START Information provided

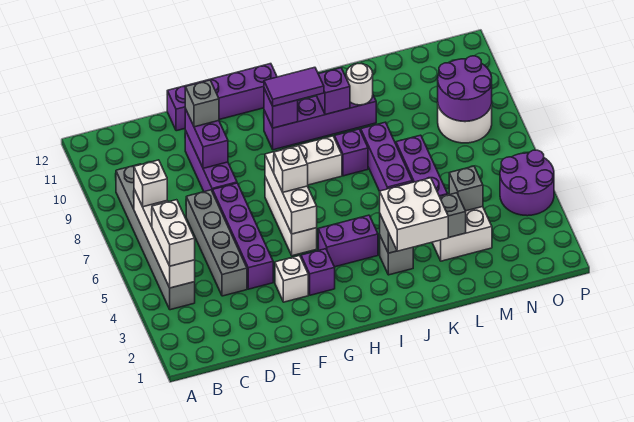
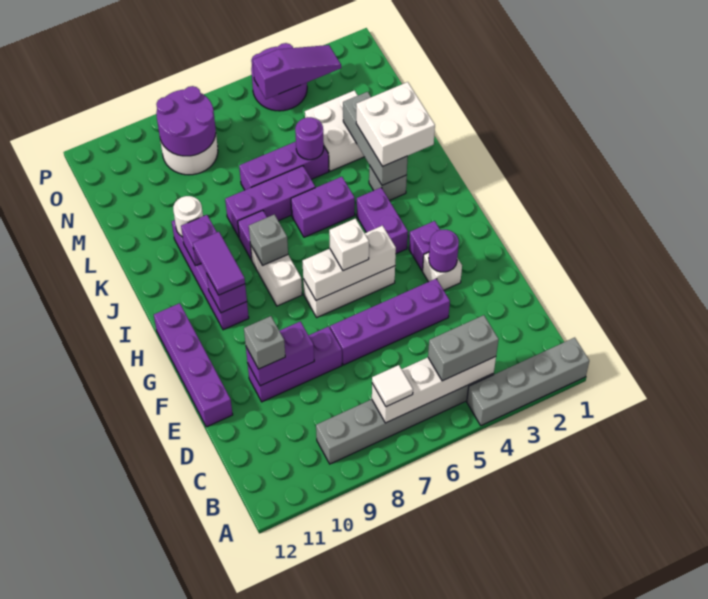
white brick B4:B5 level 3 -> grey brick B4:B5 level 3
white brick B7 level 3 -> white tile B7 level 3
grey brick D4:D7 level 1 -> grey brick A1:A4 level 1
none -> purple round brick F3 level 2
none -> purple brick J5:J6 level 1
none -> purple round brick L5 level 2
grey brick M4 level 2 -> grey brick I8 level 2
none -> purple slope O3:O5 level 2 top 5

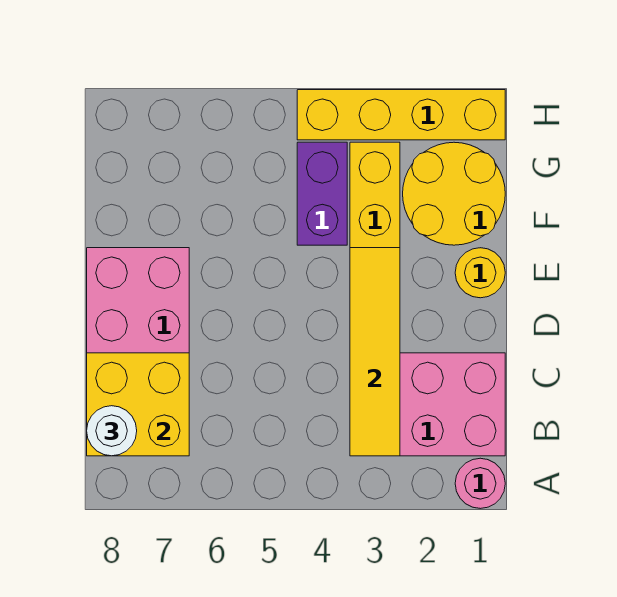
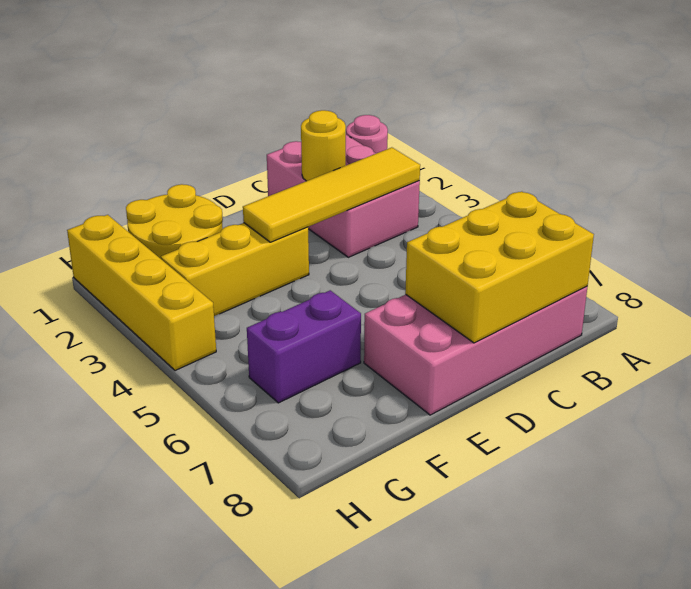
yellow brick B7:C8 level 2 -> yellow brick B7:D8 level 2
white round brick B8 level 3 -> none
yellow round brick E1 level 1 -> yellow round brick C2 level 2
purple brick F4:G4 level 1 -> purple brick F6:G6 level 1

END Information provided

* **Problem to work on**
Set down word for word every line from the one containing "white brick B7" through the last line of the records above, both ends included. Leave out the pictures.

* **Solution to this problem**
white brick B7 level 3 -> white tile B7 level 3
grey brick D4:D7 level 1 -> grey brick A1:A4 level 1
none -> purple round brick F3 level 2
none -> purple brick J5:J6 level 1
none -> purple round brick L5 level 2
grey brick M4 level 2 -> grey brick I8 level 2
none -> purple slope O3:O5 level 2 top 5

yellow brick B7:C8 level 2 -> yellow brick B7:D8 level 2
white round brick B8 level 3 -> none
yellow round brick E1 level 1 -> yellow round brick C2 level 2
purple brick F4:G4 level 1 -> purple brick F6:G6 level 1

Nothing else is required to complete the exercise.